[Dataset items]

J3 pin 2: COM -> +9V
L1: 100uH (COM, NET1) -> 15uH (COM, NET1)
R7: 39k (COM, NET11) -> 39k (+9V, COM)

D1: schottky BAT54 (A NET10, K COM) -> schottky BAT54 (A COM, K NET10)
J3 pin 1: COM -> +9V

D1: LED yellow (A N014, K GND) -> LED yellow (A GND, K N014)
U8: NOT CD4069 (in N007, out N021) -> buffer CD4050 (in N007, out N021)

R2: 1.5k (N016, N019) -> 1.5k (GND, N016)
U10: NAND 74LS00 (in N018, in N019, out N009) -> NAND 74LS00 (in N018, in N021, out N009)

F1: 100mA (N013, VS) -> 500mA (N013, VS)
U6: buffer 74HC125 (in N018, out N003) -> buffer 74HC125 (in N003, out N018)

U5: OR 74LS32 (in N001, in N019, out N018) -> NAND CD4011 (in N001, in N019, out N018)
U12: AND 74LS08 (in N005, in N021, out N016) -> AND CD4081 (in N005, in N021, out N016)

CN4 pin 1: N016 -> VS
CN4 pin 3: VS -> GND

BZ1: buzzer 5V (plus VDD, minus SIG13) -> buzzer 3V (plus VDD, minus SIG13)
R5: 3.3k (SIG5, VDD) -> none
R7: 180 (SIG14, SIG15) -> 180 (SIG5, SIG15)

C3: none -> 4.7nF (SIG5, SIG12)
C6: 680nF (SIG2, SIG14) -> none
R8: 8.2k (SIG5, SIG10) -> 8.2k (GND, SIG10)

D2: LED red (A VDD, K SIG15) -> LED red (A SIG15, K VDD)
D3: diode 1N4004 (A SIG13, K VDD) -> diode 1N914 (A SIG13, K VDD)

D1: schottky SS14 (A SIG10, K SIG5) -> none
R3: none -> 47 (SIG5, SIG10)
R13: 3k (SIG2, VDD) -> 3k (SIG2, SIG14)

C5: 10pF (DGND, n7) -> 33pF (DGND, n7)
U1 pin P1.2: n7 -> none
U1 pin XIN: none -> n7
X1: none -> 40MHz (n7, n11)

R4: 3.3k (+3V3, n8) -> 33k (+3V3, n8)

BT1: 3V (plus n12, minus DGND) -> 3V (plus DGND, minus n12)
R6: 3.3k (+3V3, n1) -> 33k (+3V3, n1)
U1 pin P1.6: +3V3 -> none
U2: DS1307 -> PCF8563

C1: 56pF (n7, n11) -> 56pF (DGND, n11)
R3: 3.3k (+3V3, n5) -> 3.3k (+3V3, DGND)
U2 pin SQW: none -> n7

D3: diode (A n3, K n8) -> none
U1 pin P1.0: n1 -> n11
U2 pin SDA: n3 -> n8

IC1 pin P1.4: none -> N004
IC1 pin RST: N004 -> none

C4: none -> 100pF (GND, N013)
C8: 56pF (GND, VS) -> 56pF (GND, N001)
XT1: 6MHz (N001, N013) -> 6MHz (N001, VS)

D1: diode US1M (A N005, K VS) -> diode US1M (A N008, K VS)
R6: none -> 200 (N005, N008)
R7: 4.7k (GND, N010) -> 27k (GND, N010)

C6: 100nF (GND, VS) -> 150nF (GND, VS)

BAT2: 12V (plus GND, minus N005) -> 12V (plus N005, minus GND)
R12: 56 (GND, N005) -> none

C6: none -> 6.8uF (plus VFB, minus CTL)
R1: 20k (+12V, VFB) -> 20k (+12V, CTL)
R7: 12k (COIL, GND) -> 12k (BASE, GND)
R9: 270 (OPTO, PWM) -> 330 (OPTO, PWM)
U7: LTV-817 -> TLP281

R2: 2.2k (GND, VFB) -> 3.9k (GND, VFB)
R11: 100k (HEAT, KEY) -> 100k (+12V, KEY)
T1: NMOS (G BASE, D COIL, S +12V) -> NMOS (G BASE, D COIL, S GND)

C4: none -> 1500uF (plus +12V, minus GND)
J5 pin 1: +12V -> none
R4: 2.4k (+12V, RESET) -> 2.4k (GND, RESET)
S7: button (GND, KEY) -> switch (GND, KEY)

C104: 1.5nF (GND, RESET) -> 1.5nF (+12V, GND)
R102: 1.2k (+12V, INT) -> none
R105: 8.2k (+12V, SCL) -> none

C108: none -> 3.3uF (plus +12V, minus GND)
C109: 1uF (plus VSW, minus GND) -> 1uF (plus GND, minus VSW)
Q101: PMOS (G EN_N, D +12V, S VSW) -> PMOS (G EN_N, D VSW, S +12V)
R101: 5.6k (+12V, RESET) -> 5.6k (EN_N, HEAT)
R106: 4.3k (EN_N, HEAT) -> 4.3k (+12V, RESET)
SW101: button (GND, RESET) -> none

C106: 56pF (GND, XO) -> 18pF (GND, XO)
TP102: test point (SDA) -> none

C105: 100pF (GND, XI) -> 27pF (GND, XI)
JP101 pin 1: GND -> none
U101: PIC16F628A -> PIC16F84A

### Your task
The lines that mention the word "button" should be pulled from the records above.

### Response
S7: button (GND, KEY) -> switch (GND, KEY)
SW101: button (GND, RESET) -> none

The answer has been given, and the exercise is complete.